Provided data:
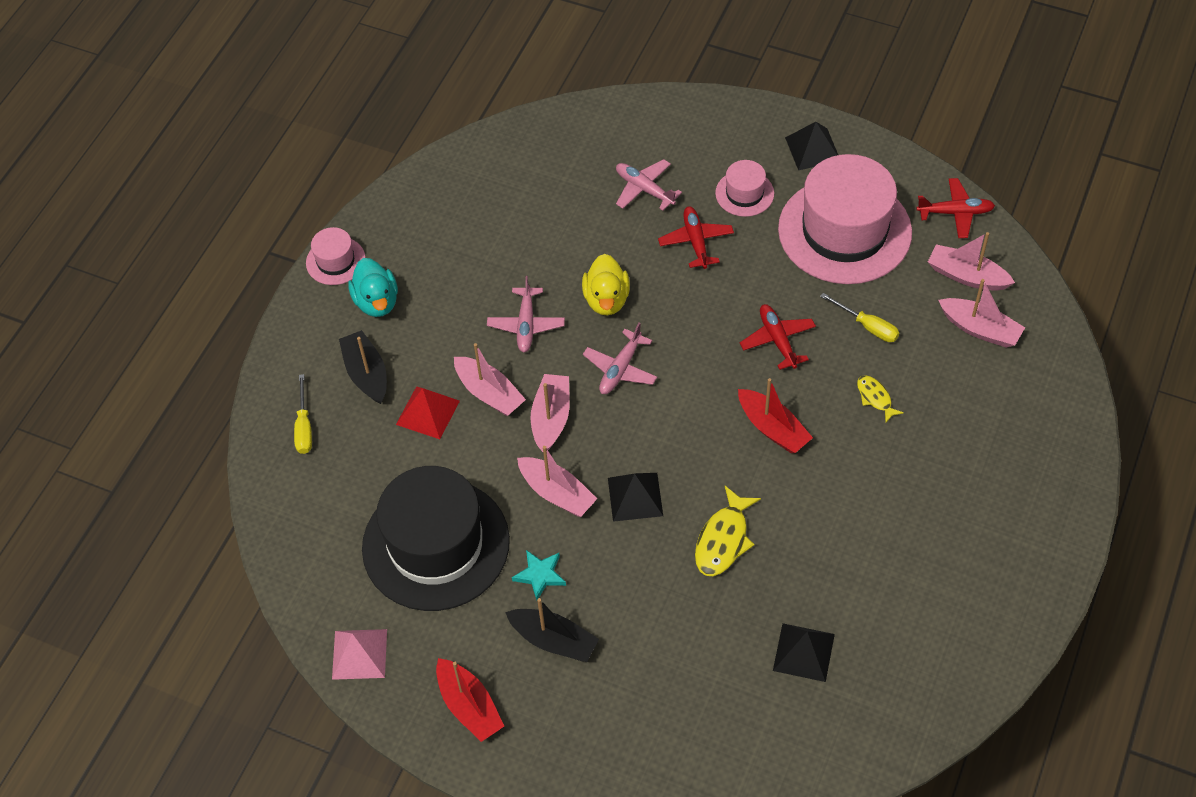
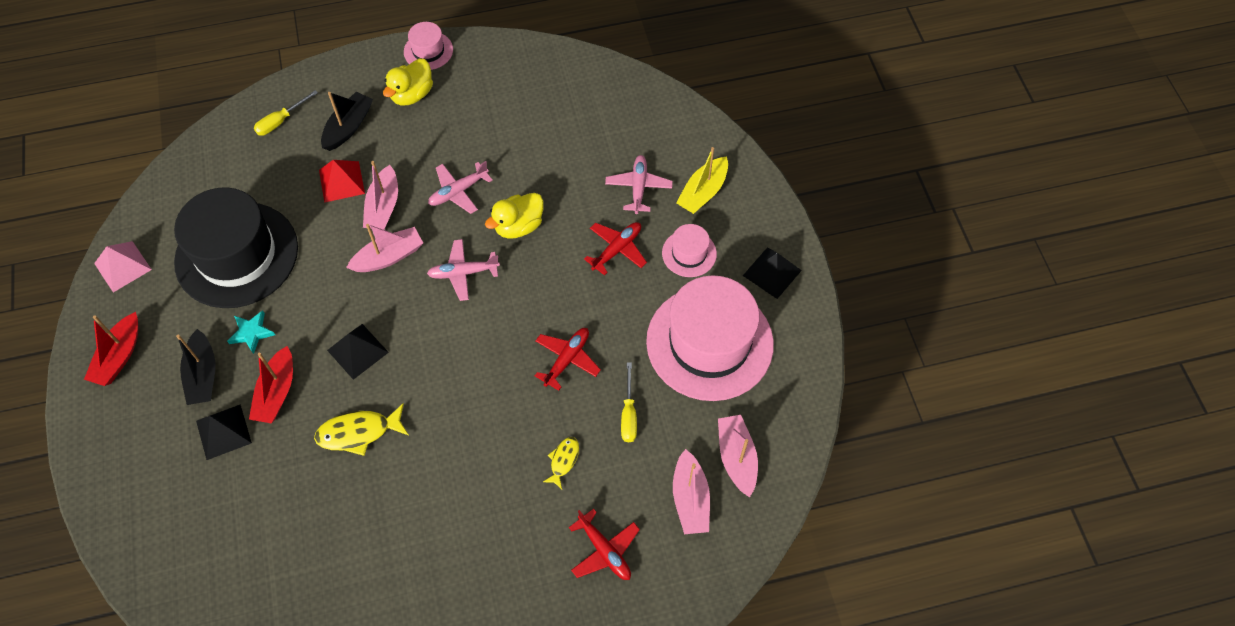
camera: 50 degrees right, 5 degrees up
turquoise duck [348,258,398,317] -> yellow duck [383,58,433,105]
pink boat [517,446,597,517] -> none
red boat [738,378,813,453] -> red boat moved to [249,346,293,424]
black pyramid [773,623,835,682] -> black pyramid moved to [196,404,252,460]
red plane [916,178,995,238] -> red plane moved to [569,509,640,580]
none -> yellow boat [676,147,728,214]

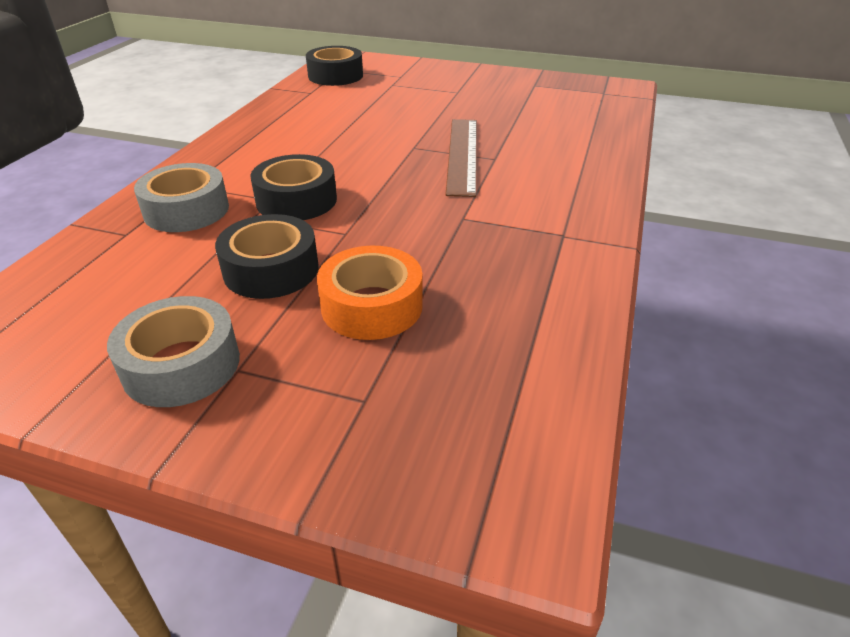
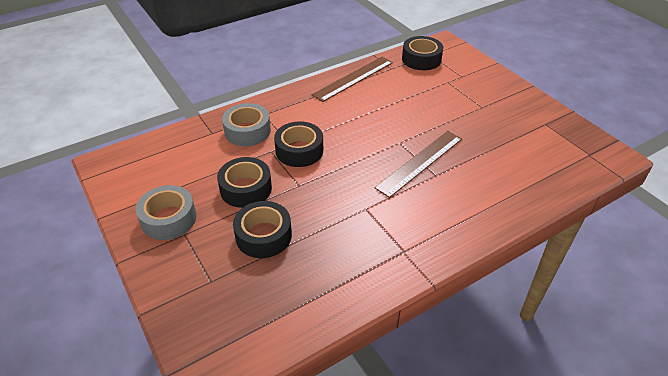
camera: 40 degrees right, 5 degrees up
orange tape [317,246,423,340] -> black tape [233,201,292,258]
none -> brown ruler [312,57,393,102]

About this task: The required answer is the line with "camera: 40 degrees right, 5 degrees up" plus every line after it to the end of the entries above, transcribed exactly.

Finished task:
camera: 40 degrees right, 5 degrees up
orange tape [317,246,423,340] -> black tape [233,201,292,258]
none -> brown ruler [312,57,393,102]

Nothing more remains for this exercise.